*** Exercise materials ***
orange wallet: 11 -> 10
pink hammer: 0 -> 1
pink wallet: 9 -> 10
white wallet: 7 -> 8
*** End of Exercise materials ***
*** Exercise materials ***
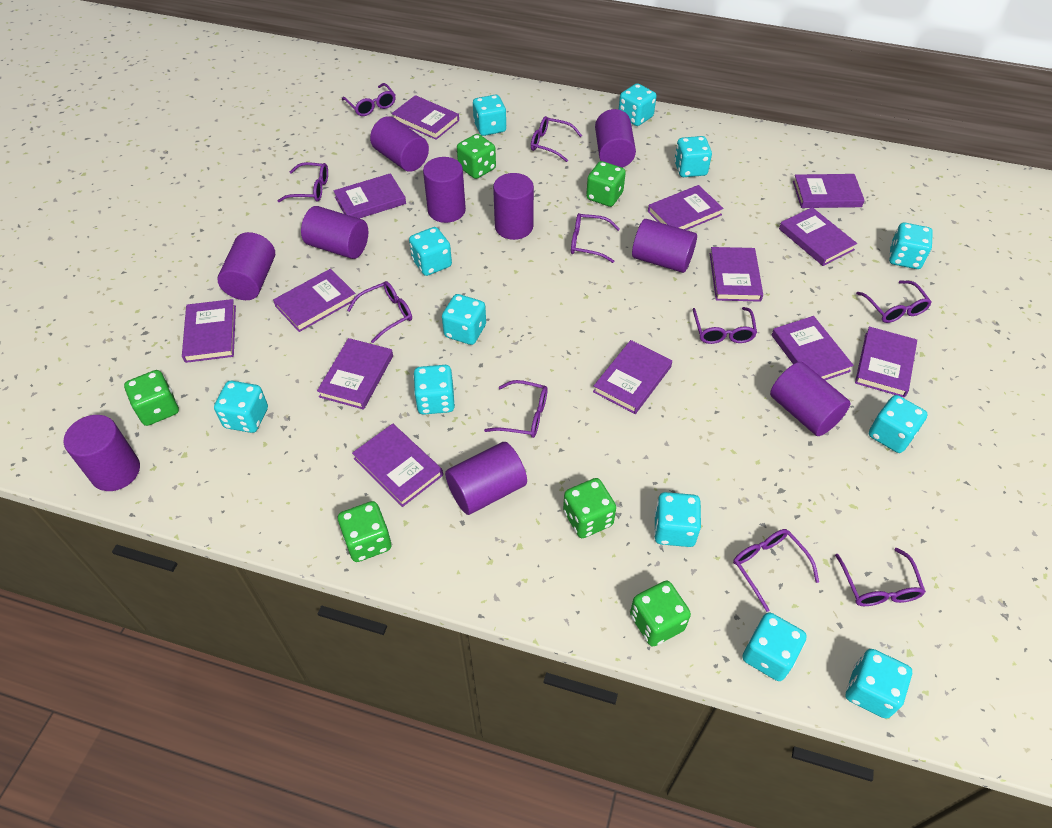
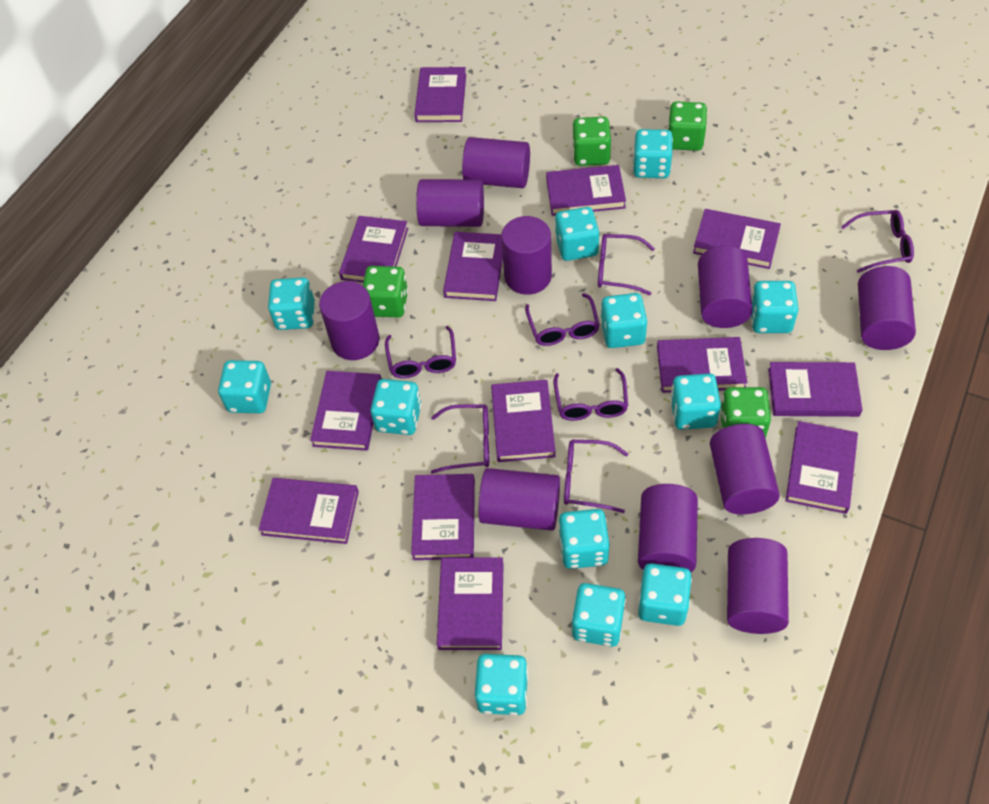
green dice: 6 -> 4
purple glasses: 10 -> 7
*** End of Exercise materials ***
# [Problem to solve]
A single figure is expected: the count of lines in the data above that include the word "wallet".

# [Problem solution]
3